======== EXTRACTED RECORDS

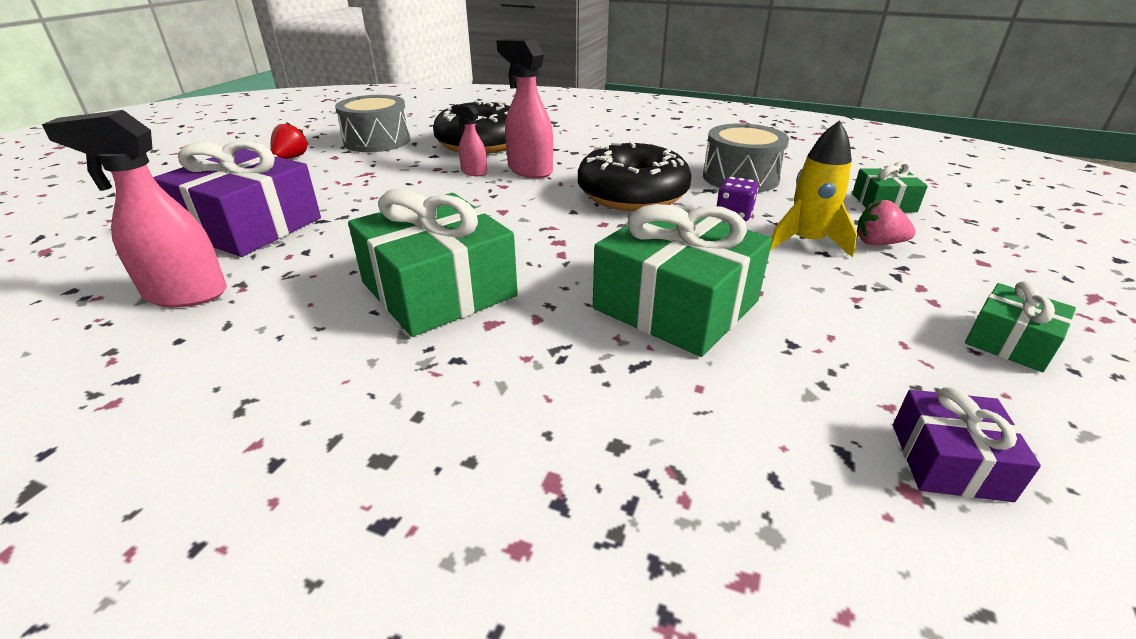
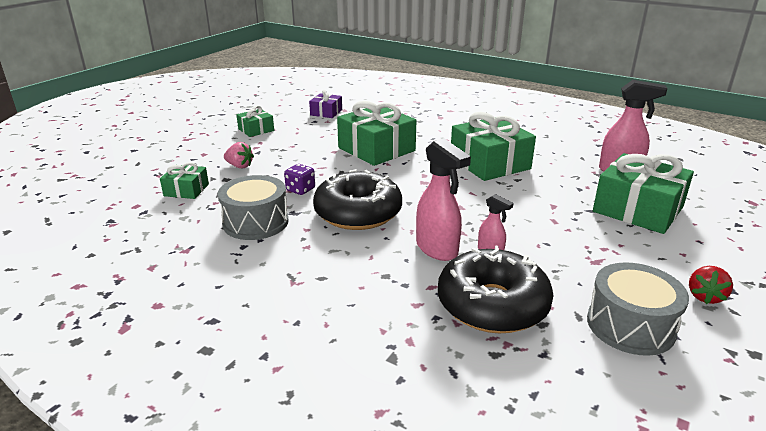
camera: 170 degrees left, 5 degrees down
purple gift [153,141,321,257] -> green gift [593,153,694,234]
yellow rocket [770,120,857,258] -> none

================
======== EXTRACTED RECORDS

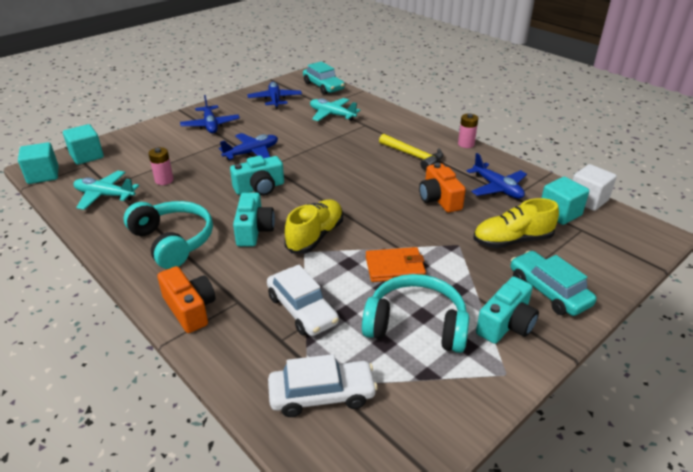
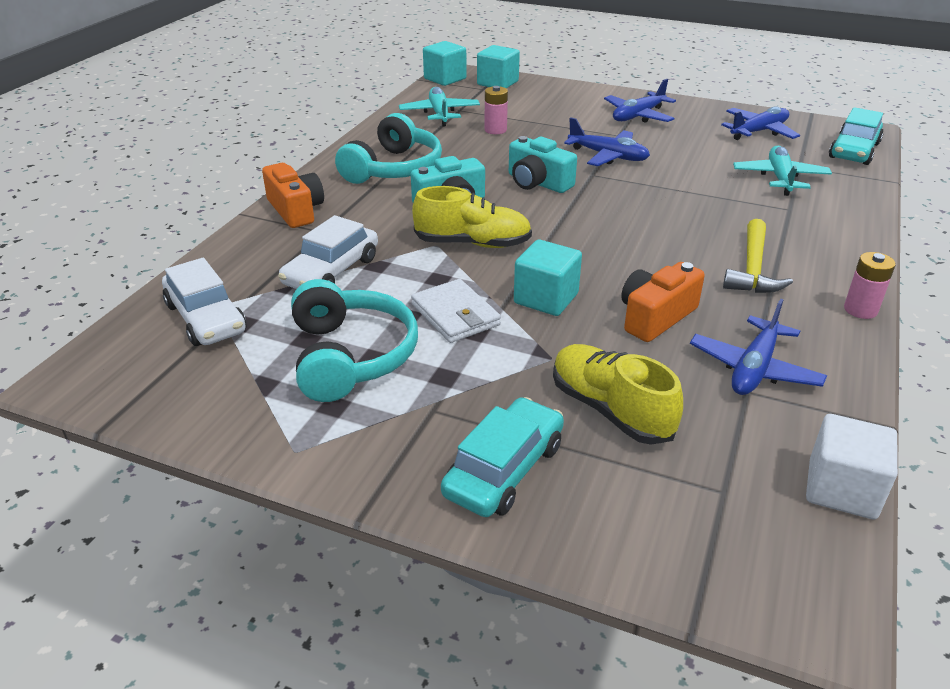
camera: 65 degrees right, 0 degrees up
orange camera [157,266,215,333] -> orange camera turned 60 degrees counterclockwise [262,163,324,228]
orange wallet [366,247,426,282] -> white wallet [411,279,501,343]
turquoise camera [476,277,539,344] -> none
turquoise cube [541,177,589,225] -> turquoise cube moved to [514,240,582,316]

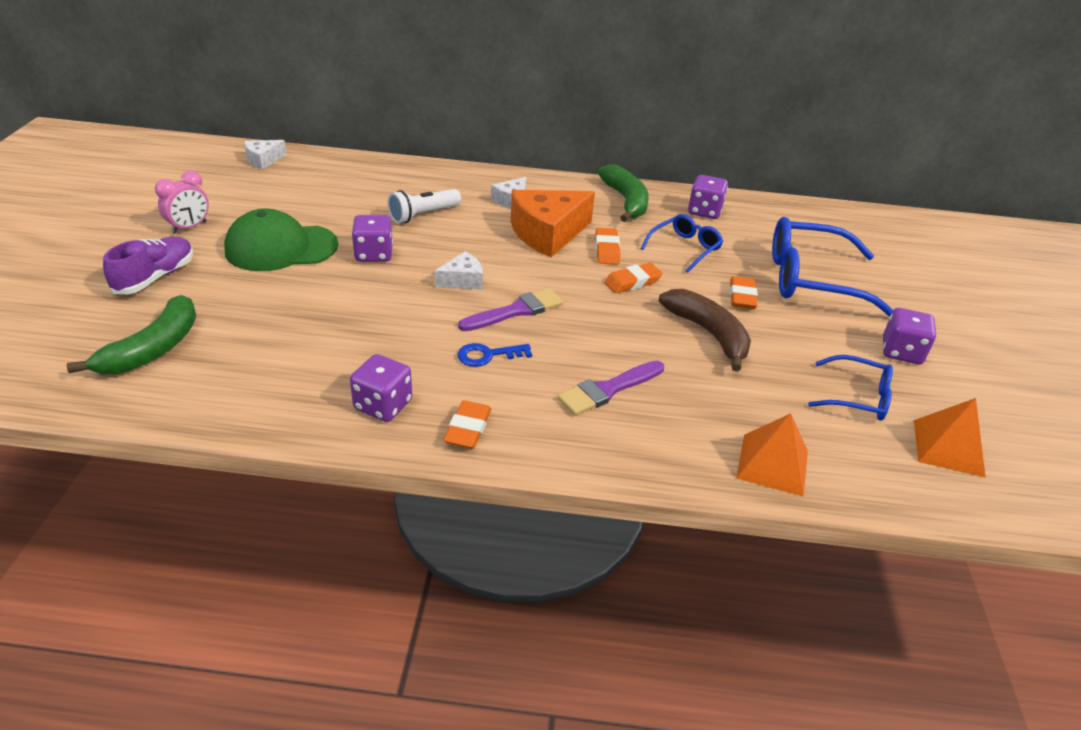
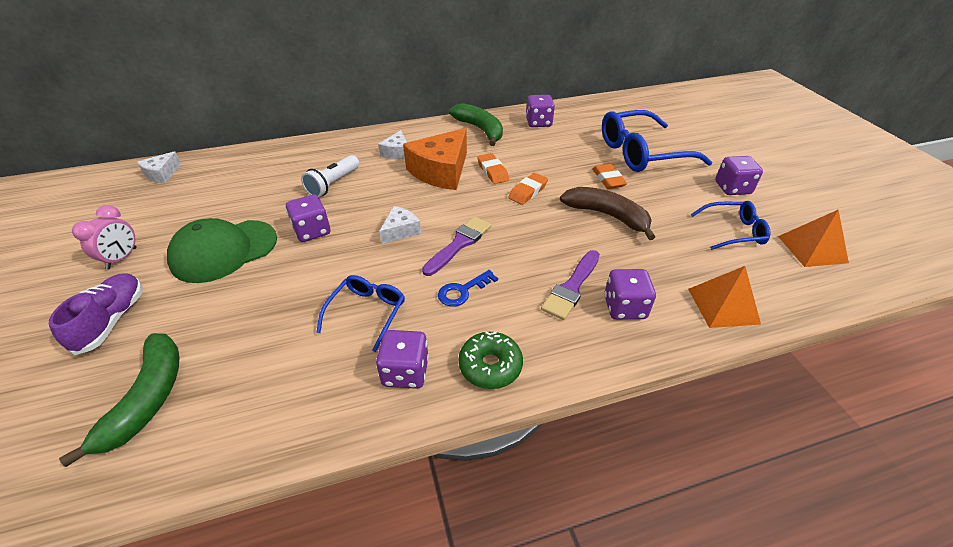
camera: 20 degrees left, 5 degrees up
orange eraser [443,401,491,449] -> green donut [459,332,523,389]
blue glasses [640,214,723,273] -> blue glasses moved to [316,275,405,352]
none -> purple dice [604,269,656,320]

================
======== EXTRACTED RECORDS

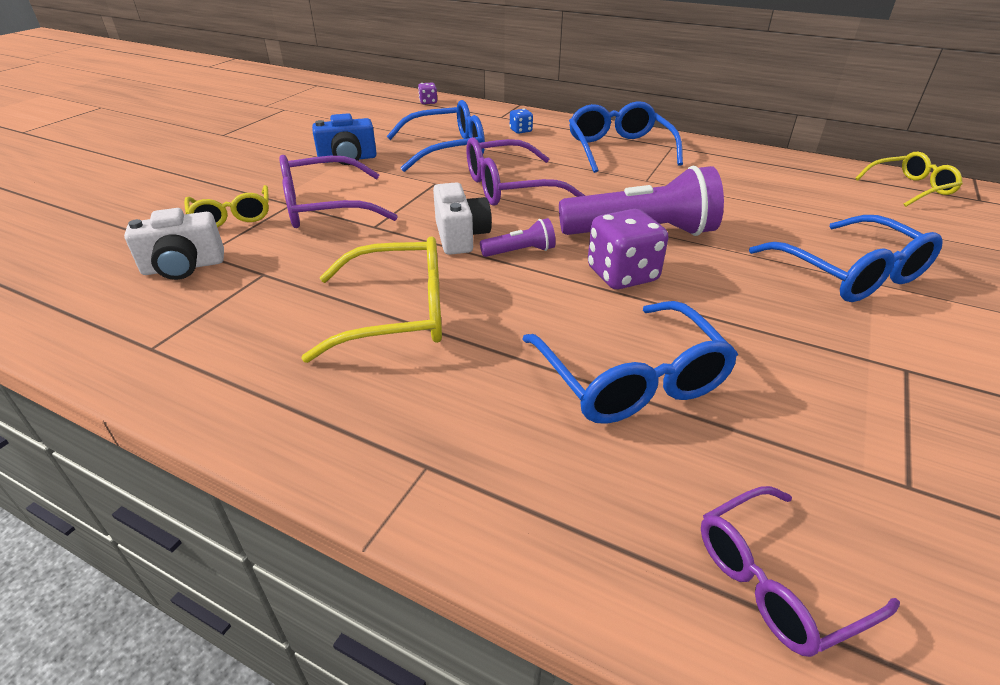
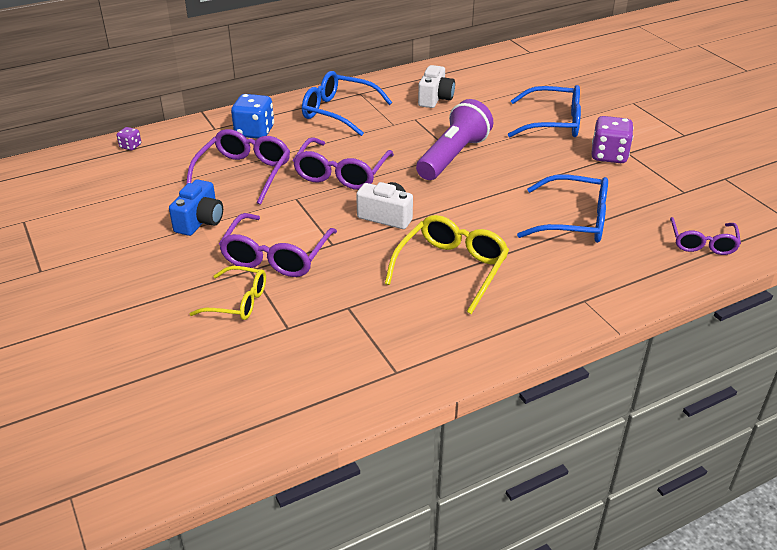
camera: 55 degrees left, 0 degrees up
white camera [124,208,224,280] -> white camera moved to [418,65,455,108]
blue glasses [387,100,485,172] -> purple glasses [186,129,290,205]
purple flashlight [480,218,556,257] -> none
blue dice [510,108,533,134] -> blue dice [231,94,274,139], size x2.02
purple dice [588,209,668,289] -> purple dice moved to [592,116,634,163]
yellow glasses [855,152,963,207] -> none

================

YOUR INSTRUCTIONS:
Look above for the line with "turquoise camera [476,277,539,344] -> none" and the line with "none -> purple dice [604,269,656,320]", then copy exactly the lines from the first through the second, both kept, with no pictures.

SOLUTION FOR THIS EXERCISE:
turquoise camera [476,277,539,344] -> none
turquoise cube [541,177,589,225] -> turquoise cube moved to [514,240,582,316]

camera: 20 degrees left, 5 degrees up
orange eraser [443,401,491,449] -> green donut [459,332,523,389]
blue glasses [640,214,723,273] -> blue glasses moved to [316,275,405,352]
none -> purple dice [604,269,656,320]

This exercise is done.